Top of Supplied material

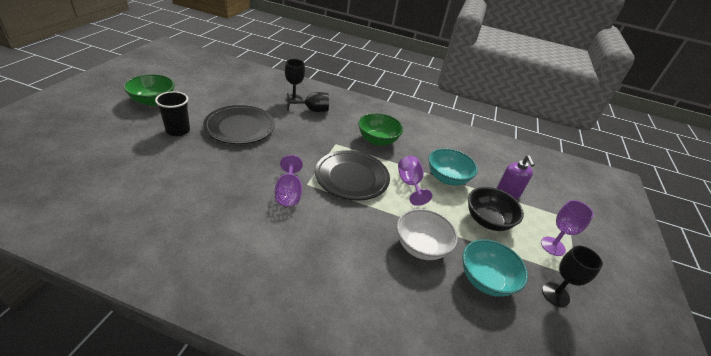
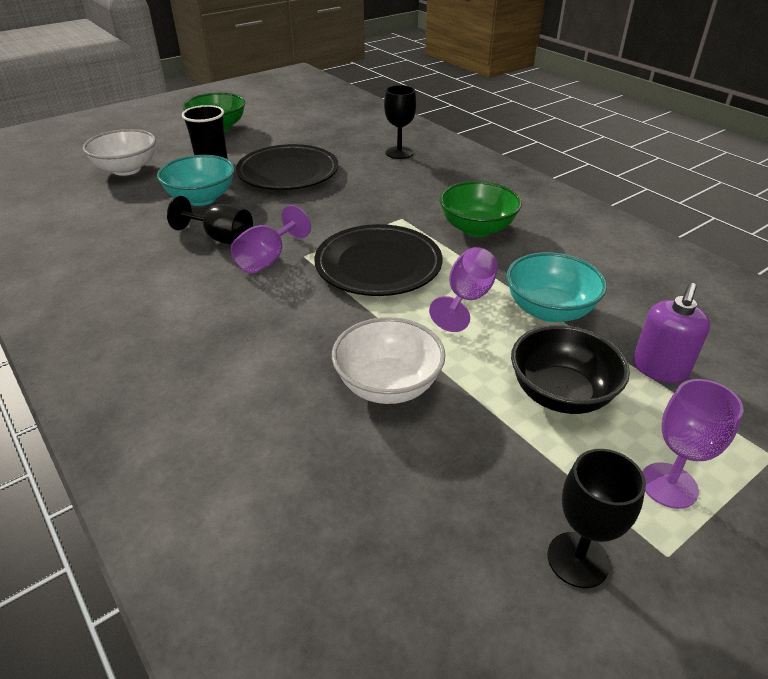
camera: 40 degrees right, 0 degrees up
(114, 151) = (127, 169): none -> white bowl
(312, 110) = (412, 171): black goblet -> black goblet (221, 238)
(485, 280) = (452, 474): turquoise bowl -> turquoise bowl (201, 198)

Bottom of Supplied material

_Brief_. Output all the material verbatim, skipping every image.

_Task solution_.
camera: 40 degrees right, 0 degrees up
(114, 151) = (127, 169): none -> white bowl
(312, 110) = (412, 171): black goblet -> black goblet (221, 238)
(485, 280) = (452, 474): turquoise bowl -> turquoise bowl (201, 198)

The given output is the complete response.